▶ **What is being asked**
Output every line below exactly.

▶ **Data extracted from a collection**
◆ ◆ ◆ ◆ ◆ ◆ ◆
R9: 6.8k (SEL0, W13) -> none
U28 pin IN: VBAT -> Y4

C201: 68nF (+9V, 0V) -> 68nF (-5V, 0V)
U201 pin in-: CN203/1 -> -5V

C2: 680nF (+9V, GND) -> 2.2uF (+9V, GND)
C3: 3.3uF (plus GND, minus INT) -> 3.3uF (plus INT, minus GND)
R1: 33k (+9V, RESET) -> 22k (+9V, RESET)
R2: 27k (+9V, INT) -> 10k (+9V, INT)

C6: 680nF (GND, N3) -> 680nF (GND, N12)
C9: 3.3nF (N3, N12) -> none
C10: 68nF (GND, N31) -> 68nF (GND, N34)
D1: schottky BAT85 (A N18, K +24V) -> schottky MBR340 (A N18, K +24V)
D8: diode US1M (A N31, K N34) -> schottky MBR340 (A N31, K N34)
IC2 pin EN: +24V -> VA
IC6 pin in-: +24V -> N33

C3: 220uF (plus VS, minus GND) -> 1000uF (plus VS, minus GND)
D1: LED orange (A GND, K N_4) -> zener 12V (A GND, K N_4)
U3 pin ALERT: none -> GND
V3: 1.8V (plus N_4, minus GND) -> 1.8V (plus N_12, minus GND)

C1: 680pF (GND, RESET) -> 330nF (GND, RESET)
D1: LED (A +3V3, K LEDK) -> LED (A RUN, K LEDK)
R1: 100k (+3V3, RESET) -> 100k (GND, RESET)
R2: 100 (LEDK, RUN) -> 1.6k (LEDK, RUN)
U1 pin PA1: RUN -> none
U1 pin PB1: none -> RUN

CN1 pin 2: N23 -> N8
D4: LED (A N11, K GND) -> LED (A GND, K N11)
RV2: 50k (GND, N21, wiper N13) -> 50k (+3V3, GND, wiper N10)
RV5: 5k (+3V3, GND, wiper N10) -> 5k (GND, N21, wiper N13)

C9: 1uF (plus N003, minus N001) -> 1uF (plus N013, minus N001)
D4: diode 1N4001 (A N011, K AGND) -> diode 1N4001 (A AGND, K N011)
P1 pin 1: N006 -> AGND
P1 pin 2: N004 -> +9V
◆ ◆ ◆ ◆ ◆ ◆ ◆
▶ **Task output**
R9: 6.8k (SEL0, W13) -> none
U28 pin IN: VBAT -> Y4

C201: 68nF (+9V, 0V) -> 68nF (-5V, 0V)
U201 pin in-: CN203/1 -> -5V

C2: 680nF (+9V, GND) -> 2.2uF (+9V, GND)
C3: 3.3uF (plus GND, minus INT) -> 3.3uF (plus INT, minus GND)
R1: 33k (+9V, RESET) -> 22k (+9V, RESET)
R2: 27k (+9V, INT) -> 10k (+9V, INT)

C6: 680nF (GND, N3) -> 680nF (GND, N12)
C9: 3.3nF (N3, N12) -> none
C10: 68nF (GND, N31) -> 68nF (GND, N34)
D1: schottky BAT85 (A N18, K +24V) -> schottky MBR340 (A N18, K +24V)
D8: diode US1M (A N31, K N34) -> schottky MBR340 (A N31, K N34)
IC2 pin EN: +24V -> VA
IC6 pin in-: +24V -> N33

C3: 220uF (plus VS, minus GND) -> 1000uF (plus VS, minus GND)
D1: LED orange (A GND, K N_4) -> zener 12V (A GND, K N_4)
U3 pin ALERT: none -> GND
V3: 1.8V (plus N_4, minus GND) -> 1.8V (plus N_12, minus GND)

C1: 680pF (GND, RESET) -> 330nF (GND, RESET)
D1: LED (A +3V3, K LEDK) -> LED (A RUN, K LEDK)
R1: 100k (+3V3, RESET) -> 100k (GND, RESET)
R2: 100 (LEDK, RUN) -> 1.6k (LEDK, RUN)
U1 pin PA1: RUN -> none
U1 pin PB1: none -> RUN

CN1 pin 2: N23 -> N8
D4: LED (A N11, K GND) -> LED (A GND, K N11)
RV2: 50k (GND, N21, wiper N13) -> 50k (+3V3, GND, wiper N10)
RV5: 5k (+3V3, GND, wiper N10) -> 5k (GND, N21, wiper N13)

C9: 1uF (plus N003, minus N001) -> 1uF (plus N013, minus N001)
D4: diode 1N4001 (A N011, K AGND) -> diode 1N4001 (A AGND, K N011)
P1 pin 1: N006 -> AGND
P1 pin 2: N004 -> +9V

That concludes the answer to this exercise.